**DIRECTIONS FOR THIS TASK**
Omitting all images, transcribe the entries word for word.

[Scene difference descriptions]
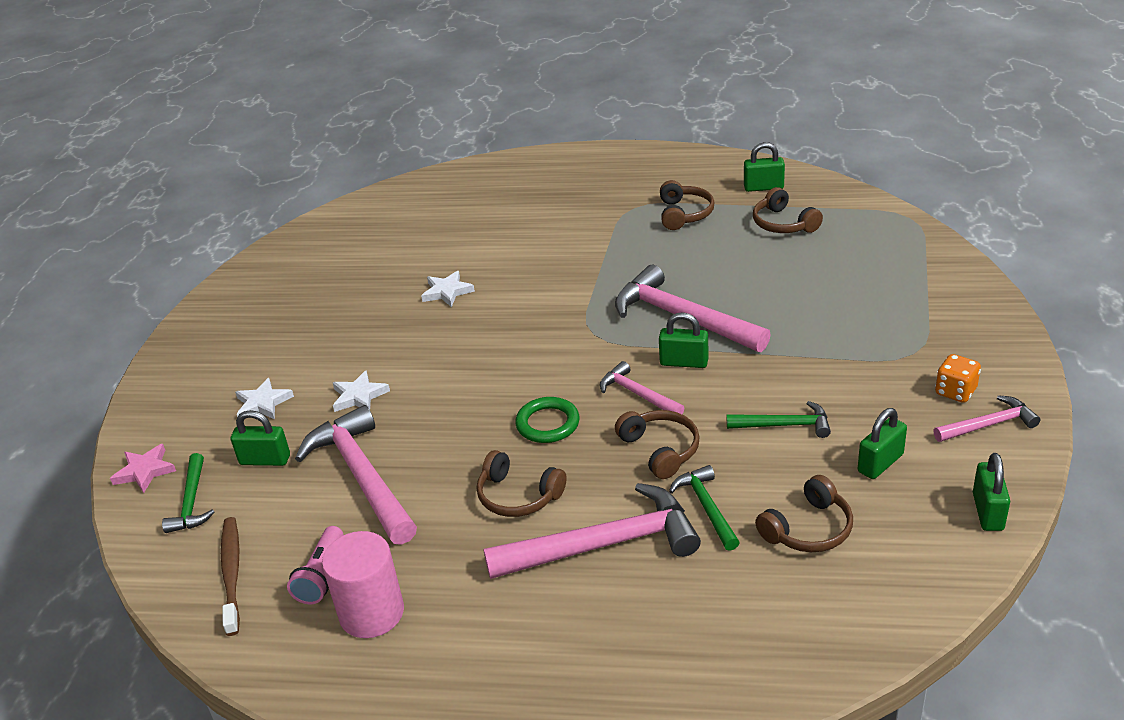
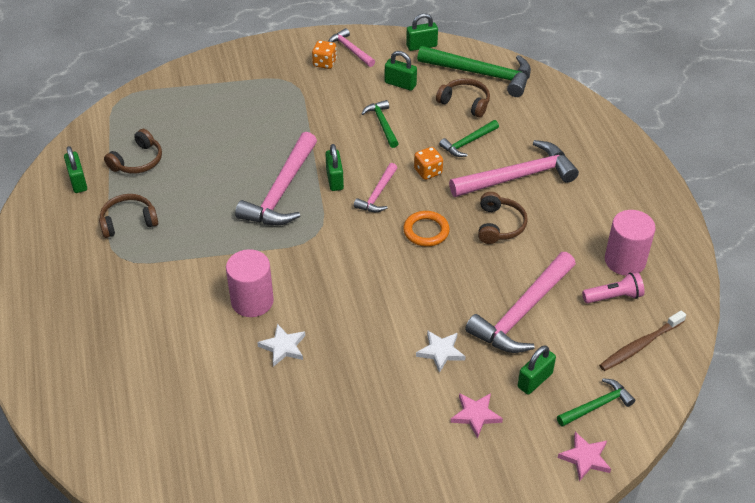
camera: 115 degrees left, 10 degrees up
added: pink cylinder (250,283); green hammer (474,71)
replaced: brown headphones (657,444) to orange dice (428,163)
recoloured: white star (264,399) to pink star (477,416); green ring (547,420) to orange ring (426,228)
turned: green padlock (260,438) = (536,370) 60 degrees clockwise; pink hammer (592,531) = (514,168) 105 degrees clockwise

**RESULT OF THE TASK**
camera: 115 degrees left, 10 degrees up
added: pink cylinder (250,283); green hammer (474,71)
replaced: brown headphones (657,444) to orange dice (428,163)
recoloured: white star (264,399) to pink star (477,416); green ring (547,420) to orange ring (426,228)
turned: green padlock (260,438) = (536,370) 60 degrees clockwise; pink hammer (592,531) = (514,168) 105 degrees clockwise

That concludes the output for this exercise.